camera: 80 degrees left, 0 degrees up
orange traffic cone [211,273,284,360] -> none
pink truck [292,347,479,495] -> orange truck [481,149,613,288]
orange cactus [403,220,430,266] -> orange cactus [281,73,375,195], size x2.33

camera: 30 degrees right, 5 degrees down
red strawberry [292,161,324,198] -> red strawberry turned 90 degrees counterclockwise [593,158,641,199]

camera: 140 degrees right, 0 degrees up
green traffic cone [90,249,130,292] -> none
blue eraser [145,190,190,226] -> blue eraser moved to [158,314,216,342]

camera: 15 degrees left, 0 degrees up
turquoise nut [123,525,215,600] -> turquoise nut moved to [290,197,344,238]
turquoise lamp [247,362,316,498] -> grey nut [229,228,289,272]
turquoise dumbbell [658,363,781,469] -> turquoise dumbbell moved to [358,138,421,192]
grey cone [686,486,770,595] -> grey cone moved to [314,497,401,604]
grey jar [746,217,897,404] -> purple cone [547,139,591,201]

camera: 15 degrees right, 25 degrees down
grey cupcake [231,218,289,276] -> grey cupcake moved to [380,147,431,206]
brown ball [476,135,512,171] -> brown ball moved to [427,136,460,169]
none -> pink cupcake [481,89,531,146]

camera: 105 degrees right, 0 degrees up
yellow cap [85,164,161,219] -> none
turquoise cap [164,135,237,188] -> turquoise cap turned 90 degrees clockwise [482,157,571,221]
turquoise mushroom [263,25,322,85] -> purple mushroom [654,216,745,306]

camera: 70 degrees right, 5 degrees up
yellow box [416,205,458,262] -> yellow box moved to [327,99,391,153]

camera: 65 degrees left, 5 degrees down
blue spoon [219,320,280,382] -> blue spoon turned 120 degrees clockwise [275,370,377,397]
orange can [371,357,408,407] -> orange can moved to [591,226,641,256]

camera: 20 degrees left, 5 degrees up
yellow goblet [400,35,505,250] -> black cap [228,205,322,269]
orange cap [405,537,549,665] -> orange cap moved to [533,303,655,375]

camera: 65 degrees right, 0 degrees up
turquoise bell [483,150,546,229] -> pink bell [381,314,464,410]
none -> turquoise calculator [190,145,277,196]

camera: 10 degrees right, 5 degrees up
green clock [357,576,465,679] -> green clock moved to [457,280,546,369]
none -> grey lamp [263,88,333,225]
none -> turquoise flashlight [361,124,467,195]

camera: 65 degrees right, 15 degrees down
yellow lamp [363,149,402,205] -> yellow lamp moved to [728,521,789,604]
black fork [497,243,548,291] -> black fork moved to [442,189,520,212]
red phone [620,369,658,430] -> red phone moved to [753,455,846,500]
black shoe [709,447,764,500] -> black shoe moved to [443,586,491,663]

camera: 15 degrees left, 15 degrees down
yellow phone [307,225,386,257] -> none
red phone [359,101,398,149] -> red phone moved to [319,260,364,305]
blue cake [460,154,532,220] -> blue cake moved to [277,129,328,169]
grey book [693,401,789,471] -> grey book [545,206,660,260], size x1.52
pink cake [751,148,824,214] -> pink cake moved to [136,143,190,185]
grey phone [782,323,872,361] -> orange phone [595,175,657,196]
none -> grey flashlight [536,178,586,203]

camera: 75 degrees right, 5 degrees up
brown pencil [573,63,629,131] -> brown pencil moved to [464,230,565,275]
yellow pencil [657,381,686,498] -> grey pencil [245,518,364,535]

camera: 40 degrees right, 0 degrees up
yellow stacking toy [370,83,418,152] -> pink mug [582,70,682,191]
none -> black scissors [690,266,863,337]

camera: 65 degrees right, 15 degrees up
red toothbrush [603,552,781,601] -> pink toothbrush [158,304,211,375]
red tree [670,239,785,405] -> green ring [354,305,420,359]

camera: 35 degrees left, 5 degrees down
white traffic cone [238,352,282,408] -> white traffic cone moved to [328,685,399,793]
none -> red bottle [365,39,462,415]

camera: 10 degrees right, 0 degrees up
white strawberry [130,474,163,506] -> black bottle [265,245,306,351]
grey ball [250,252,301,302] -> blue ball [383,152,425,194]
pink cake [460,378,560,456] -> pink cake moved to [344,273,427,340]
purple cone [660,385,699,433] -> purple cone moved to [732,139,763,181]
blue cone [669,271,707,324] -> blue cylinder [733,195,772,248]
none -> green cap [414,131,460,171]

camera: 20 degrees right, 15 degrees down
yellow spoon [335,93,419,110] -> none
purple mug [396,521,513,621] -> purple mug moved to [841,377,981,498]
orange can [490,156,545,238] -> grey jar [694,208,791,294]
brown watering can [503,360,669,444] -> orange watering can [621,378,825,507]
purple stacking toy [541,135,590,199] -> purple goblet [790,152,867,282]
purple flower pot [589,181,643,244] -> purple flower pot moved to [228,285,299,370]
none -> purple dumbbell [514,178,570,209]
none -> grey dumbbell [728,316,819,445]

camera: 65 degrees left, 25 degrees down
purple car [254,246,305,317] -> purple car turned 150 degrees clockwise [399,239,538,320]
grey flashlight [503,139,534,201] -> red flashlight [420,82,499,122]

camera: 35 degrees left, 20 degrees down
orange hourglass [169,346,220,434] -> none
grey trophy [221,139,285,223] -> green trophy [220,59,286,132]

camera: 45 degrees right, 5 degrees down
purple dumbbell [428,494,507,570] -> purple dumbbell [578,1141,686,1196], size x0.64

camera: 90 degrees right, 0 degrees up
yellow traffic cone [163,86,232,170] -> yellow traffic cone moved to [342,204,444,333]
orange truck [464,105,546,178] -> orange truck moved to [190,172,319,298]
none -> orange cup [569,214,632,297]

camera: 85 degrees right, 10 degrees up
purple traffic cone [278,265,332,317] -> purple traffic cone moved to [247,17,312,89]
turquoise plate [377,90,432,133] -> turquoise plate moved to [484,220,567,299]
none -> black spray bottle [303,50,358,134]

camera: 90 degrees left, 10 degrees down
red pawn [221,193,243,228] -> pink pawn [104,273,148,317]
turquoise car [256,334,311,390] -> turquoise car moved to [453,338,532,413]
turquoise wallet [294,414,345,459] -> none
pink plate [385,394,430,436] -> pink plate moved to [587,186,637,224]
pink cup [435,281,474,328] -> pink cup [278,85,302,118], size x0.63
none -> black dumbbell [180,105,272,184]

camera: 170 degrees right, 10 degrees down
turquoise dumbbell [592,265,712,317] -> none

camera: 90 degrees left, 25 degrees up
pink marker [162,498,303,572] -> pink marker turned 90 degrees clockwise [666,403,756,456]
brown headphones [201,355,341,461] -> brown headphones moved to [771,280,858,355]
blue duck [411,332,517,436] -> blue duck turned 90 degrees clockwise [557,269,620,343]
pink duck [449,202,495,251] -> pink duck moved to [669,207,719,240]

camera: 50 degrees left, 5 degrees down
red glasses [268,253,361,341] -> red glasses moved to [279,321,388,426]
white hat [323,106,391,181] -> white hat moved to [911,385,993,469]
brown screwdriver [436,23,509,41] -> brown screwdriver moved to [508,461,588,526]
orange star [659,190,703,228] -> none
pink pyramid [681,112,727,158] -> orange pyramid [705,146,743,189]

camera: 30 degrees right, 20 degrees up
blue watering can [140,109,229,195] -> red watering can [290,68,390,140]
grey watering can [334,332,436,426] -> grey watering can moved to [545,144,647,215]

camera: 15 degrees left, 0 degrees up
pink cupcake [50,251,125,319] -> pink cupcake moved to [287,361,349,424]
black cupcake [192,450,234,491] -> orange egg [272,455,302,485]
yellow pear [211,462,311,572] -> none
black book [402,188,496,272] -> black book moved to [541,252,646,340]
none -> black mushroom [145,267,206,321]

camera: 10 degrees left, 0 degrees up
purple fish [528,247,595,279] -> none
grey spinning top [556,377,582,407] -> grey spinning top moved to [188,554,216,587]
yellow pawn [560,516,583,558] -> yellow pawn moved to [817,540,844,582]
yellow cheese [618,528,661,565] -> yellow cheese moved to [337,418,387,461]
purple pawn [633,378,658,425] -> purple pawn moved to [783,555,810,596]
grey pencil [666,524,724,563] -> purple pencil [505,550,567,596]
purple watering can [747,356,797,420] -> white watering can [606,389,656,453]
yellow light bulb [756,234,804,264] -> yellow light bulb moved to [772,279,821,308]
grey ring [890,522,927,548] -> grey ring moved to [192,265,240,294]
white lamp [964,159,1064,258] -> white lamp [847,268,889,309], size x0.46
__________
WHAT THE EXERCISE ASKS ▸ Extract from the listing above the lines between the line containing "orange can [371,357,408,407]" and the line containing "red phone [620,369,658,430]", keeping both of those lines. Output nothing else.

RESULT ▸
orange can [371,357,408,407] -> orange can moved to [591,226,641,256]

camera: 20 degrees left, 5 degrees up
yellow goblet [400,35,505,250] -> black cap [228,205,322,269]
orange cap [405,537,549,665] -> orange cap moved to [533,303,655,375]

camera: 65 degrees right, 0 degrees up
turquoise bell [483,150,546,229] -> pink bell [381,314,464,410]
none -> turquoise calculator [190,145,277,196]

camera: 10 degrees right, 5 degrees up
green clock [357,576,465,679] -> green clock moved to [457,280,546,369]
none -> grey lamp [263,88,333,225]
none -> turquoise flashlight [361,124,467,195]

camera: 65 degrees right, 15 degrees down
yellow lamp [363,149,402,205] -> yellow lamp moved to [728,521,789,604]
black fork [497,243,548,291] -> black fork moved to [442,189,520,212]
red phone [620,369,658,430] -> red phone moved to [753,455,846,500]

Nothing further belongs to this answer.